PROBLEM REQUIREMENTS: Please reproduce the records below word for word, every line included.

--- MATERIAL FOR THIS EXERCISE ---

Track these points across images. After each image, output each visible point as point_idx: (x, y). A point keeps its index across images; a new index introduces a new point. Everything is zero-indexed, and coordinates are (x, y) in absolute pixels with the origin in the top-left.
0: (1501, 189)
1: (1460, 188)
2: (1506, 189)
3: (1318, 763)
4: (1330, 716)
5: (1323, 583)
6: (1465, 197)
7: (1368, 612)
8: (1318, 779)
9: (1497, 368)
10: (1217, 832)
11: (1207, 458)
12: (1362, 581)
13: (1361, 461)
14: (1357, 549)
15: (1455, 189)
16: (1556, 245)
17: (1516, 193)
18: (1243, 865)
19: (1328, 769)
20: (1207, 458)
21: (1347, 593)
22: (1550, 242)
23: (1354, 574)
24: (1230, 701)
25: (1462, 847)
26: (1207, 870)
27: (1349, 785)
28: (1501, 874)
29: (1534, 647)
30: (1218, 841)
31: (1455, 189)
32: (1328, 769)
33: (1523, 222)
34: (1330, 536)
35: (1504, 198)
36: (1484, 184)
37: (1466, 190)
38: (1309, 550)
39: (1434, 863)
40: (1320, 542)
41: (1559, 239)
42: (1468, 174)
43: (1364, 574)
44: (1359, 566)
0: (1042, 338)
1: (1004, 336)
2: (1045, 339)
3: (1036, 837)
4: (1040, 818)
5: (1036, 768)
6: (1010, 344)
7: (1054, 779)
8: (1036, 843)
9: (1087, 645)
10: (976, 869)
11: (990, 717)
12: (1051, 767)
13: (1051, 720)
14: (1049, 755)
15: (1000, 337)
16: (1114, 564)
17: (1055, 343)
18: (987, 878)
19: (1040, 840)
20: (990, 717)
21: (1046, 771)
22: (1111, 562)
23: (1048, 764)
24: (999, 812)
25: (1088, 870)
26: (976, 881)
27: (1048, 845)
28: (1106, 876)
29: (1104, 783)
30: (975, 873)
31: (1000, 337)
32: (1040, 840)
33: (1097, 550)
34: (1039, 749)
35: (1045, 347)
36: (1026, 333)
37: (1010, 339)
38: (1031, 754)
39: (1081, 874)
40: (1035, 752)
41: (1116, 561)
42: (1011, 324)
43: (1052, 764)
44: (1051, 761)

---

COMPLETED TASK:
Track these points across images. After each image, output each visible point as point_idx: (x, y). A point keeps its index across images; a new index introduces a new point. Everything is zero-indexed, and coordinates are (x, y) in absolute pixels with the origin in the top-left.
0: (1501, 189)
1: (1460, 188)
2: (1506, 189)
3: (1318, 763)
4: (1330, 716)
5: (1323, 583)
6: (1465, 197)
7: (1368, 612)
8: (1318, 779)
9: (1497, 368)
10: (1217, 832)
11: (1207, 458)
12: (1362, 581)
13: (1361, 461)
14: (1357, 549)
15: (1455, 189)
16: (1556, 245)
17: (1516, 193)
18: (1243, 865)
19: (1328, 769)
20: (1207, 458)
21: (1347, 593)
22: (1550, 242)
23: (1354, 574)
24: (1230, 701)
25: (1462, 847)
26: (1207, 870)
27: (1349, 785)
28: (1501, 874)
29: (1534, 647)
30: (1218, 841)
31: (1455, 189)
32: (1328, 769)
33: (1523, 222)
34: (1330, 536)
35: (1504, 198)
36: (1484, 184)
37: (1466, 190)
38: (1309, 550)
39: (1434, 863)
40: (1320, 542)
41: (1559, 239)
42: (1468, 174)
43: (1364, 574)
44: (1359, 566)
0: (1042, 338)
1: (1004, 336)
2: (1045, 339)
3: (1036, 837)
4: (1040, 818)
5: (1036, 768)
6: (1010, 344)
7: (1054, 779)
8: (1036, 843)
9: (1087, 645)
10: (976, 869)
11: (990, 717)
12: (1051, 767)
13: (1051, 720)
14: (1049, 755)
15: (1000, 337)
16: (1114, 564)
17: (1055, 343)
18: (987, 878)
19: (1040, 840)
20: (990, 717)
21: (1046, 771)
22: (1111, 562)
23: (1048, 764)
24: (999, 812)
25: (1088, 870)
26: (976, 881)
27: (1048, 845)
28: (1106, 876)
29: (1104, 783)
30: (975, 873)
31: (1000, 337)
32: (1040, 840)
33: (1097, 550)
34: (1039, 749)
35: (1045, 347)
36: (1026, 333)
37: (1010, 339)
38: (1031, 754)
39: (1081, 874)
40: (1035, 752)
41: (1116, 561)
42: (1011, 324)
43: (1052, 764)
44: (1051, 761)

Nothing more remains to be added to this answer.